»»
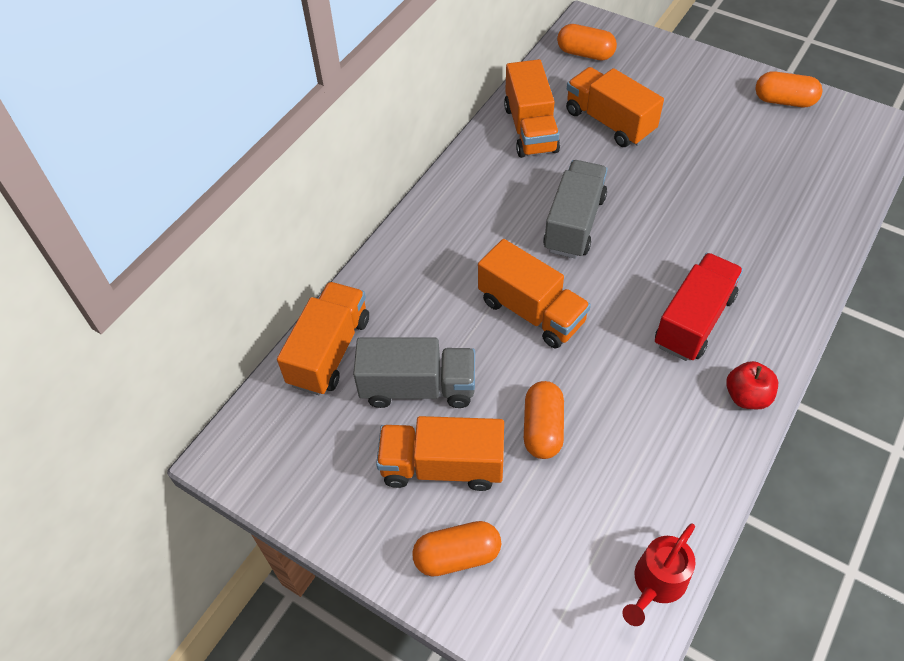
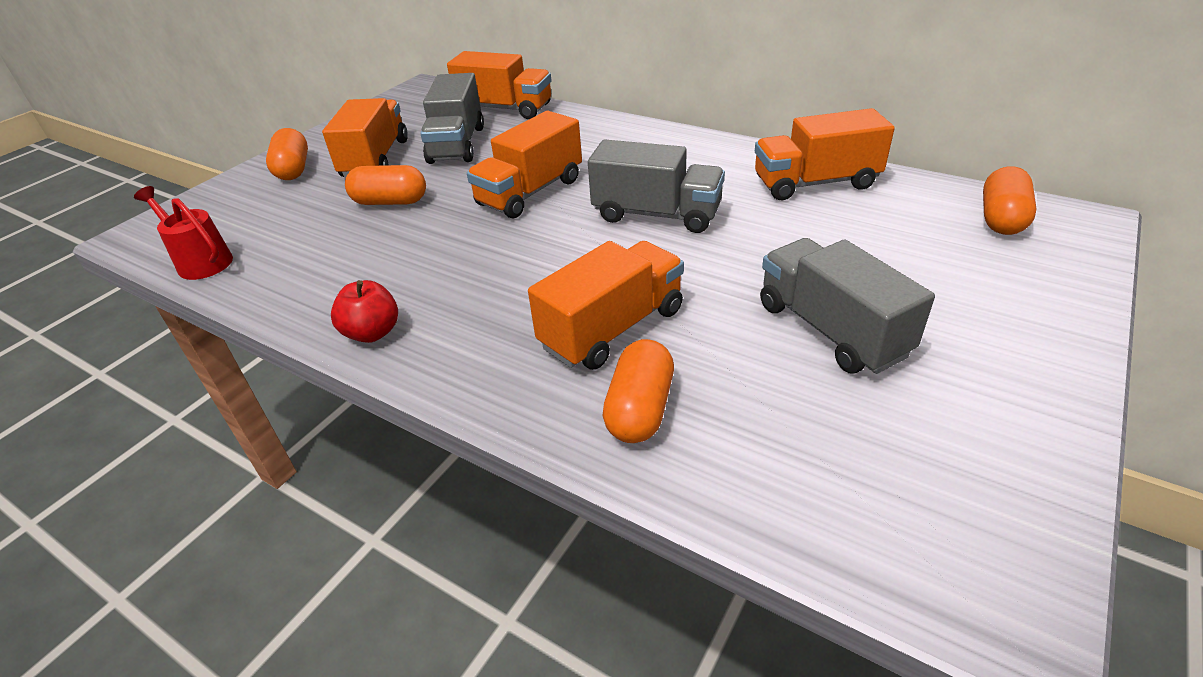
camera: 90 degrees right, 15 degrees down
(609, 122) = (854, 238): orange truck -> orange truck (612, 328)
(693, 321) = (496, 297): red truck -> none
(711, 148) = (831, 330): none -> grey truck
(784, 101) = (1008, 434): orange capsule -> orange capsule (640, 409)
««
To do: The answer must consist of every line in the records above that contains the word "truck".

Output:
(609, 122) = (854, 238): orange truck -> orange truck (612, 328)
(693, 321) = (496, 297): red truck -> none
(711, 148) = (831, 330): none -> grey truck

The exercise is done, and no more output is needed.